== Geometric object motion data ==
========

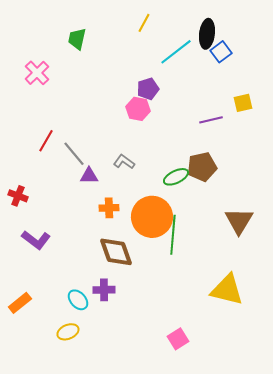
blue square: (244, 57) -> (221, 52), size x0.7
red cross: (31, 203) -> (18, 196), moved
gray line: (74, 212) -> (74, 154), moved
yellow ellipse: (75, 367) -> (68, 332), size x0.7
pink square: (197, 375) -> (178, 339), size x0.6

========

== Exercise instructions ==
Write down exactly the line with "red cross: (31, 203) -> (18, 196), moved", then each line after it through the end of the data.

== Expected answer ==
red cross: (31, 203) -> (18, 196), moved
gray line: (74, 212) -> (74, 154), moved
yellow ellipse: (75, 367) -> (68, 332), size x0.7
pink square: (197, 375) -> (178, 339), size x0.6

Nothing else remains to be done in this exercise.